Please repeat exactly the lines from the one containing "Fetch palette?: [293,463,607,649]" through the last line of the records below, both included, and leave out any pictures.

[Source records]
◆ ◆ ◆ ◆
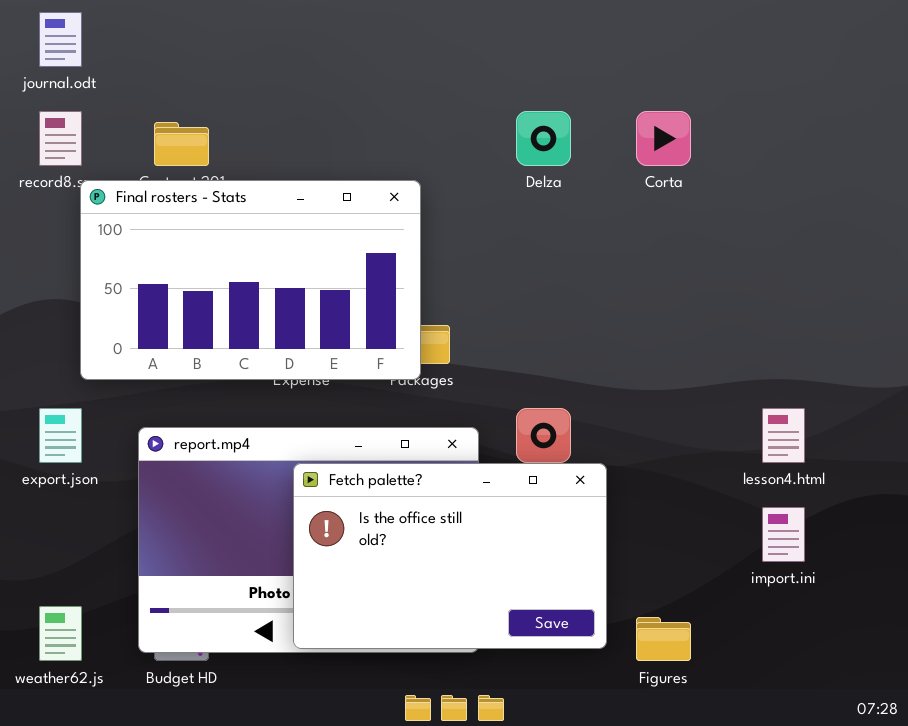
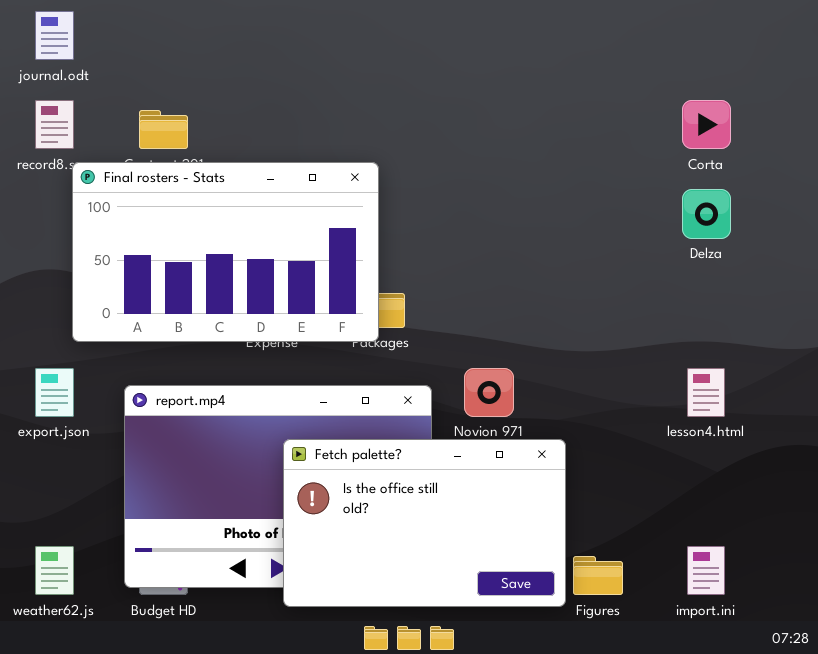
Delza: [516,111,571,166] -> [682,189,731,239], moved
Corta: [636,111,691,166] -> [682,100,731,149], moved
Fetch palette?: [293,463,607,649] -> [283,439,566,607], moved
import.ini: [762,507,805,562] -> [687,546,725,595], moved

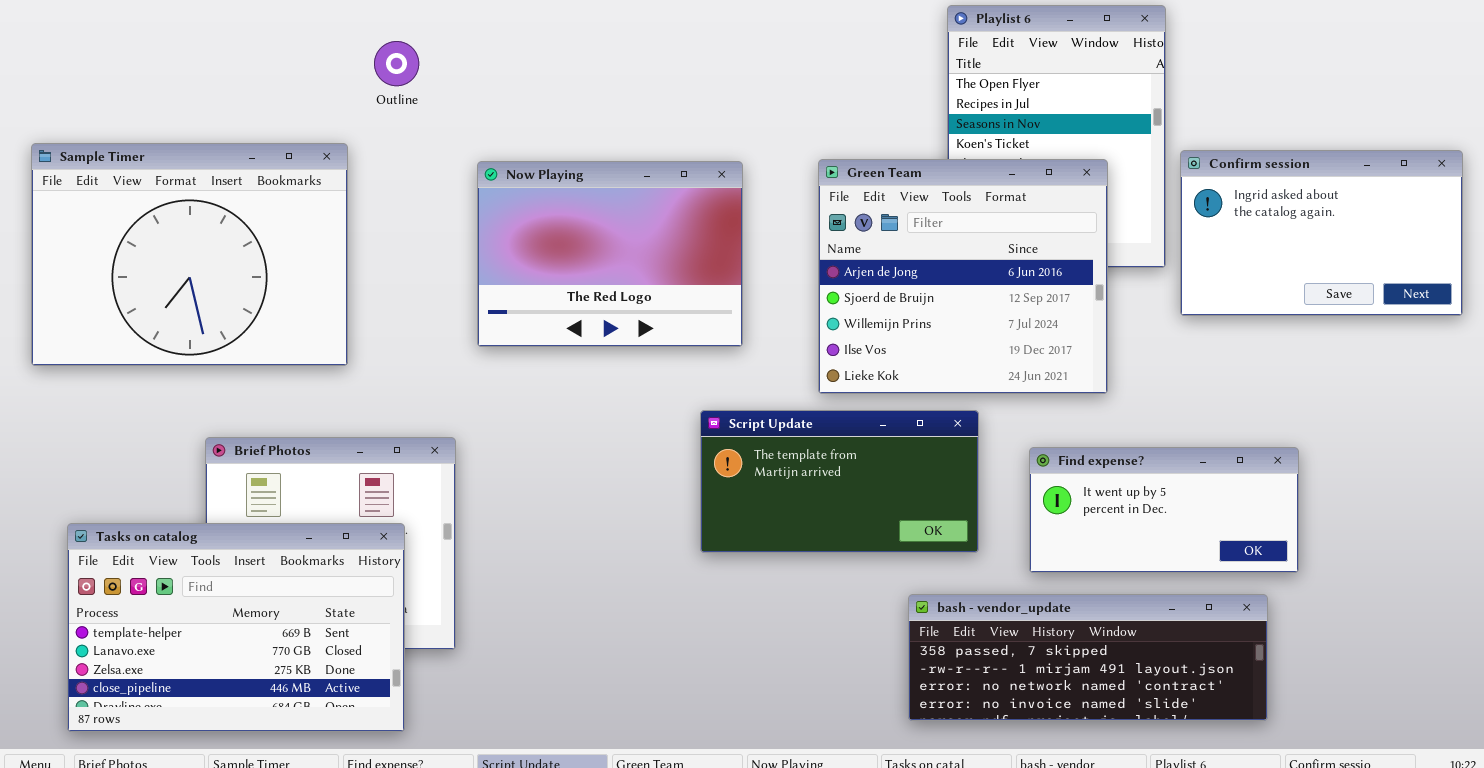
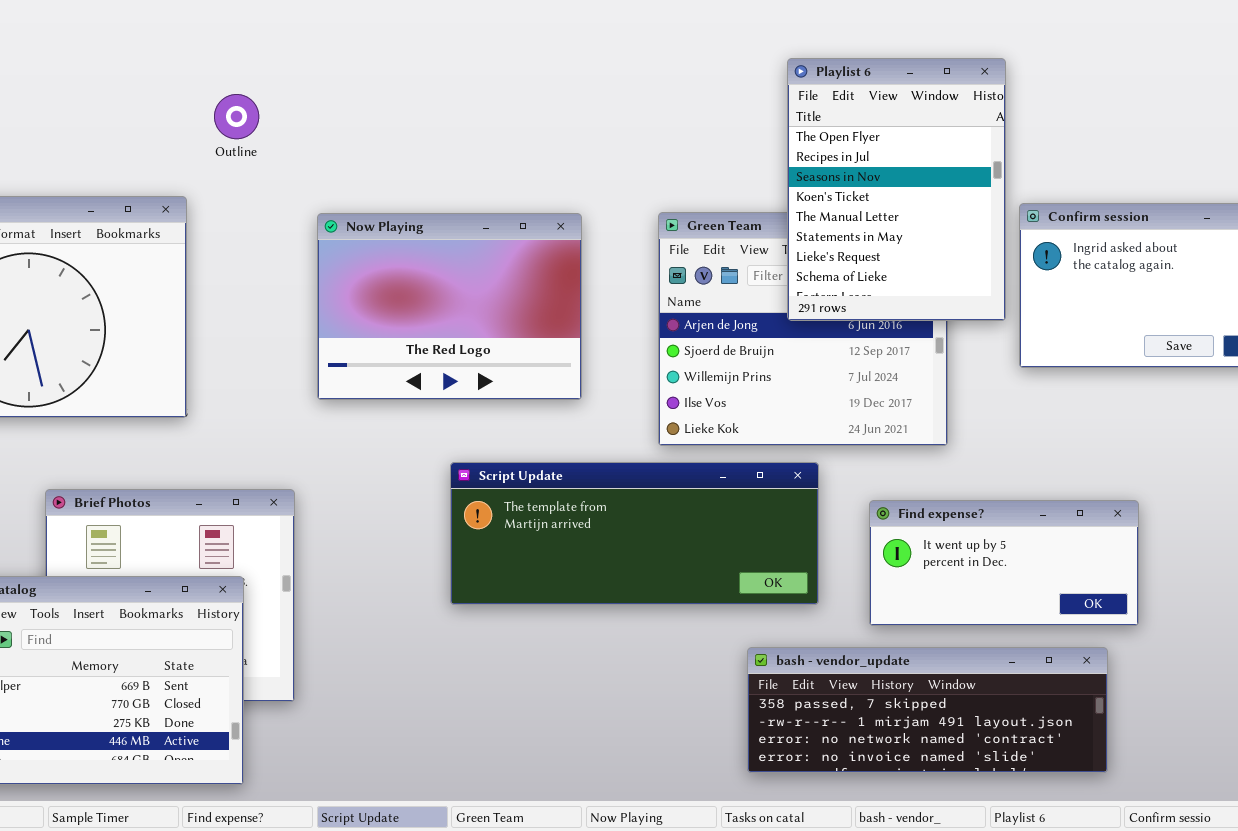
Playlist 6: [947,5,1166,268] -> [787,58,1006,321], raised
Script Update: [700,410,979,553] -> [450,462,819,605], resized

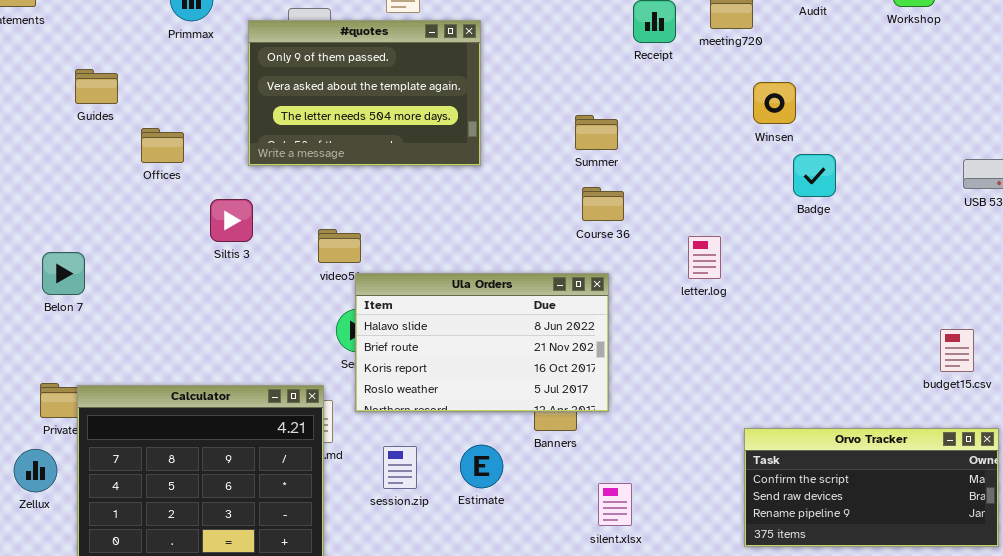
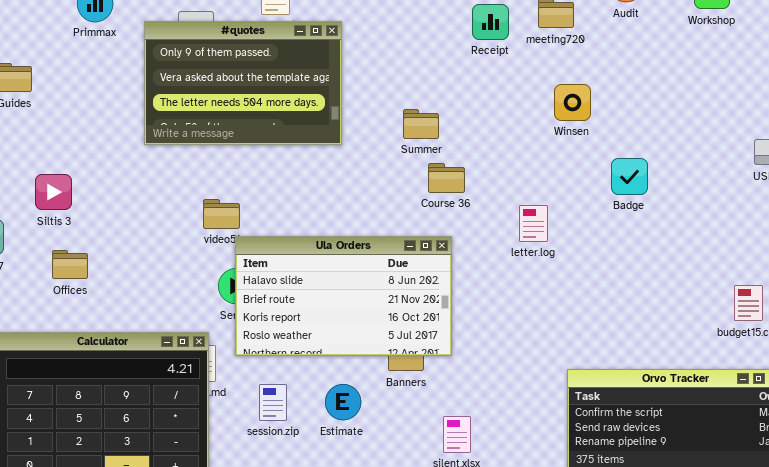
Winsen: [753,82,796,124] -> [554,84,591,121], moved
Summer: [575,115,618,150] -> [403,109,439,139], moved
Offices: [141,128,184,163] -> [52,250,88,279], moved
Badge: [793,154,836,197] -> [611,158,648,195], moved
Siltis 3: [210,199,253,242] -> [35,174,72,210], moved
◆ ◆ ◆ ◆
# Task solution:
Fetch palette?: [293,463,607,649] -> [283,439,566,607], moved
import.ini: [762,507,805,562] -> [687,546,725,595], moved

Playlist 6: [947,5,1166,268] -> [787,58,1006,321], raised
Script Update: [700,410,979,553] -> [450,462,819,605], resized

Winsen: [753,82,796,124] -> [554,84,591,121], moved
Summer: [575,115,618,150] -> [403,109,439,139], moved
Offices: [141,128,184,163] -> [52,250,88,279], moved
Badge: [793,154,836,197] -> [611,158,648,195], moved
Siltis 3: [210,199,253,242] -> [35,174,72,210], moved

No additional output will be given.